Requirement — Could you restate exactly the lines that begin at the line with "Q201: NPN TIP120" and end at the final line of the data?

(Version difference data)
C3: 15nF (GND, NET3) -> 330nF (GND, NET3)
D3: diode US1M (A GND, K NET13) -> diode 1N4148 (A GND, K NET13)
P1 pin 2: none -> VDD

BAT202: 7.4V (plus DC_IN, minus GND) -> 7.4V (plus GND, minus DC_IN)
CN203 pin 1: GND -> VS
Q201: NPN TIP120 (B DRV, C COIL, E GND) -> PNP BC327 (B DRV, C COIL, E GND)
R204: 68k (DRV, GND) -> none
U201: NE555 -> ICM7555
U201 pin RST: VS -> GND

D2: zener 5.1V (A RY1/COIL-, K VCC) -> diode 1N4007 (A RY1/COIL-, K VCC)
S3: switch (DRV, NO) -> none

Task solution —
Q201: NPN TIP120 (B DRV, C COIL, E GND) -> PNP BC327 (B DRV, C COIL, E GND)
R204: 68k (DRV, GND) -> none
U201: NE555 -> ICM7555
U201 pin RST: VS -> GND

D2: zener 5.1V (A RY1/COIL-, K VCC) -> diode 1N4007 (A RY1/COIL-, K VCC)
S3: switch (DRV, NO) -> none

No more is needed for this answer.